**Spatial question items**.
## BEGIN
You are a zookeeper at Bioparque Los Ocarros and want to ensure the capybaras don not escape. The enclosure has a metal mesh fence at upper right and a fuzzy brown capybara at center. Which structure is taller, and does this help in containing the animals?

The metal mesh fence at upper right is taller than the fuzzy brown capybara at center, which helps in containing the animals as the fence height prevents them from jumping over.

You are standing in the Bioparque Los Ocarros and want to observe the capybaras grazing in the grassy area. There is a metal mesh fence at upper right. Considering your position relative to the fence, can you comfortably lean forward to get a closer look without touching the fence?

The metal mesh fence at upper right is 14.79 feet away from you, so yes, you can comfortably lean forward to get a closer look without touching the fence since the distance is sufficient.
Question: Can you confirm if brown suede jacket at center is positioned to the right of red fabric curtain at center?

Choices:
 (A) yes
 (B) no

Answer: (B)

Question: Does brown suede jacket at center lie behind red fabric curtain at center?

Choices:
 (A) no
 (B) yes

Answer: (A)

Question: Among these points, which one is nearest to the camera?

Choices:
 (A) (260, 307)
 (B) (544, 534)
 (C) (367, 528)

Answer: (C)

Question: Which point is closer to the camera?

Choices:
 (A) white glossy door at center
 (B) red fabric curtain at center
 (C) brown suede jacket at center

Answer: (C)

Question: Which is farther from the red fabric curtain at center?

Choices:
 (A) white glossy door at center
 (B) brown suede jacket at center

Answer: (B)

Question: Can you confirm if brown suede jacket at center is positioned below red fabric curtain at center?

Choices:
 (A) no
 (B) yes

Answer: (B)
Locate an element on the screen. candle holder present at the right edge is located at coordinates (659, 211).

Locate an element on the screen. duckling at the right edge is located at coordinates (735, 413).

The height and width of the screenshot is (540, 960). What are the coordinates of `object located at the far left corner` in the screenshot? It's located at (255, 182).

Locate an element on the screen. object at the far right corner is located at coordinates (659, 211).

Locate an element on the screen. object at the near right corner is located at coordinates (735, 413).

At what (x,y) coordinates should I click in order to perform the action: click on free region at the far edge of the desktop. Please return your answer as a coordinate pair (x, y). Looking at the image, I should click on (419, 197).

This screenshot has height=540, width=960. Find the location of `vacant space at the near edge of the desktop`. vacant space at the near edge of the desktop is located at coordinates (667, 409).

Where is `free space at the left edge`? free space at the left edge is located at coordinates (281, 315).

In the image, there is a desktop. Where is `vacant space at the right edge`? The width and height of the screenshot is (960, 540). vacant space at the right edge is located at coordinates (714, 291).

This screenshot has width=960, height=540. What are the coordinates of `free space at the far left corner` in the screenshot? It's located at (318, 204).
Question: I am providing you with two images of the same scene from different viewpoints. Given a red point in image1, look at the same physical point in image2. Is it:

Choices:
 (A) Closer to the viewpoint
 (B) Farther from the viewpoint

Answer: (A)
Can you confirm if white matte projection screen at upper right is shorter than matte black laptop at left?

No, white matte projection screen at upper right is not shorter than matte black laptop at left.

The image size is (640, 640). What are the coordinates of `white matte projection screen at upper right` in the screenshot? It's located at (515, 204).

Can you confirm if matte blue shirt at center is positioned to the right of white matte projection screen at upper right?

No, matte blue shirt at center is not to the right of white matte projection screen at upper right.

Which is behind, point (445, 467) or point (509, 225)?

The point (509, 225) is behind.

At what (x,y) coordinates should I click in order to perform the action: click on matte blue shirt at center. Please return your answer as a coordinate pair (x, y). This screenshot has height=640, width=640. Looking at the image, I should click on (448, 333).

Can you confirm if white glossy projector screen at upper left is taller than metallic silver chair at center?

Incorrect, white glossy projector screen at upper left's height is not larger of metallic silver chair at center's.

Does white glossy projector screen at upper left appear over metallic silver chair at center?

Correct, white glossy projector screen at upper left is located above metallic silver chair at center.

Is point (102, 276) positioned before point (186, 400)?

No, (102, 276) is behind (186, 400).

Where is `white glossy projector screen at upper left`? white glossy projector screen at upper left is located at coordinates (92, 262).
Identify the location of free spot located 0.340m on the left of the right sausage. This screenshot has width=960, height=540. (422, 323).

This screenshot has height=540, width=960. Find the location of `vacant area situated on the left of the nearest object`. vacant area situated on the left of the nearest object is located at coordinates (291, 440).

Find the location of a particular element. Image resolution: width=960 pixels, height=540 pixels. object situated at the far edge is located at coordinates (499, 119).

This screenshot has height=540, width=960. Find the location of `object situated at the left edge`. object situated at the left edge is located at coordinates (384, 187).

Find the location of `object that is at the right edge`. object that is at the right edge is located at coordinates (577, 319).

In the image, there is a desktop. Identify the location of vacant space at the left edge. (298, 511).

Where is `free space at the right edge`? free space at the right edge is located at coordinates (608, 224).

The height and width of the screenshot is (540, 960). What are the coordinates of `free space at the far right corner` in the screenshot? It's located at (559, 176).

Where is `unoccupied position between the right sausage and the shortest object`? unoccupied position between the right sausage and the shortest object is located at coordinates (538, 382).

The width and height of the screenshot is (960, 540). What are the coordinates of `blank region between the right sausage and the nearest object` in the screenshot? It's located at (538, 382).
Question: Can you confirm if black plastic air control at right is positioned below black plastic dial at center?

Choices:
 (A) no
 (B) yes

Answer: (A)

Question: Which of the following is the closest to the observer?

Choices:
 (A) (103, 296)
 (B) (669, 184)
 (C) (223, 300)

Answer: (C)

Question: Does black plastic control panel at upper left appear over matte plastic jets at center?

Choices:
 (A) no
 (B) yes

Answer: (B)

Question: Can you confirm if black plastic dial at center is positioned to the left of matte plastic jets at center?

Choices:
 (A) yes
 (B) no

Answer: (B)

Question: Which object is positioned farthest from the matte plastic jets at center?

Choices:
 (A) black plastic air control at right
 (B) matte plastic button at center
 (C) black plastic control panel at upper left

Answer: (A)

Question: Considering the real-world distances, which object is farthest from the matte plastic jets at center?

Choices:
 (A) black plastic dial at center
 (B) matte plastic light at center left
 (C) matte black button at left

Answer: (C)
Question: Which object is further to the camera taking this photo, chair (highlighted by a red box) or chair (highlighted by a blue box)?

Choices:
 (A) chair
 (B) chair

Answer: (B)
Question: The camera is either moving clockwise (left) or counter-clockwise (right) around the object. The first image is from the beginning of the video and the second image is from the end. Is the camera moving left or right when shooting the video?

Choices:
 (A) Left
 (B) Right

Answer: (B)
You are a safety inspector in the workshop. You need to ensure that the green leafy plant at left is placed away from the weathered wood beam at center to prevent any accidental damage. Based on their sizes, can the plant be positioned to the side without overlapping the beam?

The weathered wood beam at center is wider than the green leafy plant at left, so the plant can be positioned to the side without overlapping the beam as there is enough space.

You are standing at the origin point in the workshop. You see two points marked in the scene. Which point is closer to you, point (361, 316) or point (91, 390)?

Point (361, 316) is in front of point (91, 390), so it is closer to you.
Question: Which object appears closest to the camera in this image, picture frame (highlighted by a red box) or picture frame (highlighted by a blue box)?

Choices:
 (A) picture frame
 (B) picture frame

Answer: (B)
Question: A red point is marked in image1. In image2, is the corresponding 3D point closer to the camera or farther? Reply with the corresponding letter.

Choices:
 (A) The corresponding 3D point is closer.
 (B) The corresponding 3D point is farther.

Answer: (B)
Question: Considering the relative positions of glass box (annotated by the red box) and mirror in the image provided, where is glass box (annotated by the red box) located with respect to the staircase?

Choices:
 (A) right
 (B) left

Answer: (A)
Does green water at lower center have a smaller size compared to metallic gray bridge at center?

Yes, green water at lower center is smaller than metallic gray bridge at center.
## END
Copy the lines word for word, starting with the line that contains "coordinates (577, 319)." and ending after the line that contains "coordinates (538, 382).".

**Task output**.
Find the location of `object that is at the right edge`. object that is at the right edge is located at coordinates (577, 319).

In the image, there is a desktop. Identify the location of vacant space at the left edge. (298, 511).

Where is `free space at the right edge`? free space at the right edge is located at coordinates (608, 224).

The height and width of the screenshot is (540, 960). What are the coordinates of `free space at the far right corner` in the screenshot? It's located at (559, 176).

Where is `unoccupied position between the right sausage and the shortest object`? unoccupied position between the right sausage and the shortest object is located at coordinates (538, 382).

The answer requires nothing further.